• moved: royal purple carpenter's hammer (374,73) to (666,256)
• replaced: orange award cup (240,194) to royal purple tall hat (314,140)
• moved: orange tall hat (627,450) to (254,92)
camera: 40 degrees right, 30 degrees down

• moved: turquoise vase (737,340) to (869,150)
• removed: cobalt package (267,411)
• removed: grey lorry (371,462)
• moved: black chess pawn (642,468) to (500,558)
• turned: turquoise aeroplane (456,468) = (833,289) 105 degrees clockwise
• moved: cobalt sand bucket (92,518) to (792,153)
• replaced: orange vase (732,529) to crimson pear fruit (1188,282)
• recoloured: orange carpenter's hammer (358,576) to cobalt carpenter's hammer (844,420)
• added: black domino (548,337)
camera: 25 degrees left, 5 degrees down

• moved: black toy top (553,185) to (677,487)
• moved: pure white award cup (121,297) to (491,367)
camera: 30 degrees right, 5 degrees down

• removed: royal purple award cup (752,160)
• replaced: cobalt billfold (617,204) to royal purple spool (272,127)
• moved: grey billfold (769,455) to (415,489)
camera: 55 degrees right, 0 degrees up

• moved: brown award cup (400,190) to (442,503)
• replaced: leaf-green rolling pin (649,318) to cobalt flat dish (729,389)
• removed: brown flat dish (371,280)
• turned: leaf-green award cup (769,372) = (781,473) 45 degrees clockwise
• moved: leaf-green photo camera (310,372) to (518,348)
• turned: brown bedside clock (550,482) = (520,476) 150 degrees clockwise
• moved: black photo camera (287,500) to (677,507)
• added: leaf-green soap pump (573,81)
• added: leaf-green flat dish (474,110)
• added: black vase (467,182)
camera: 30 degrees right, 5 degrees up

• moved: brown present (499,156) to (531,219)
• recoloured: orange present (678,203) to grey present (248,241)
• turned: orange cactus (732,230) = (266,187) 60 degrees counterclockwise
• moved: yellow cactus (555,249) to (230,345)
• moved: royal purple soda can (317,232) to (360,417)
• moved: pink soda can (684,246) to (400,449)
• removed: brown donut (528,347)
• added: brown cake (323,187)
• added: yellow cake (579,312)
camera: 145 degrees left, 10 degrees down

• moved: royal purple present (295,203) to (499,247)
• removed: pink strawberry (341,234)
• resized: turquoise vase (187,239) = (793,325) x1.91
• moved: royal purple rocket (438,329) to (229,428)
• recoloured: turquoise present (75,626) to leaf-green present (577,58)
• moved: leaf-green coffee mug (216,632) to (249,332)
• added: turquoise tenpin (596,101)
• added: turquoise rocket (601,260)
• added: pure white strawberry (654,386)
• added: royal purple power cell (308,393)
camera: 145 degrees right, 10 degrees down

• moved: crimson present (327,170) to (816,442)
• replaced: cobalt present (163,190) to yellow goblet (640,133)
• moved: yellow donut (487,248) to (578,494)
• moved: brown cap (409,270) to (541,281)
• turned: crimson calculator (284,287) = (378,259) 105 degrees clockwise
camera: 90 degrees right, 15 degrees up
◇ ◇ ◇ ◇ ◇ ◇ ◇
• _Problem to solve_
From the line containing "black vase (467,182)" down to the line containing "turquoise rocket (601,260)" in the material above, reproduce every line exactly, including the two end lines.

• _Written reply_
• added: black vase (467,182)
camera: 30 degrees right, 5 degrees up

• moved: brown present (499,156) to (531,219)
• recoloured: orange present (678,203) to grey present (248,241)
• turned: orange cactus (732,230) = (266,187) 60 degrees counterclockwise
• moved: yellow cactus (555,249) to (230,345)
• moved: royal purple soda can (317,232) to (360,417)
• moved: pink soda can (684,246) to (400,449)
• removed: brown donut (528,347)
• added: brown cake (323,187)
• added: yellow cake (579,312)
camera: 145 degrees left, 10 degrees down

• moved: royal purple present (295,203) to (499,247)
• removed: pink strawberry (341,234)
• resized: turquoise vase (187,239) = (793,325) x1.91
• moved: royal purple rocket (438,329) to (229,428)
• recoloured: turquoise present (75,626) to leaf-green present (577,58)
• moved: leaf-green coffee mug (216,632) to (249,332)
• added: turquoise tenpin (596,101)
• added: turquoise rocket (601,260)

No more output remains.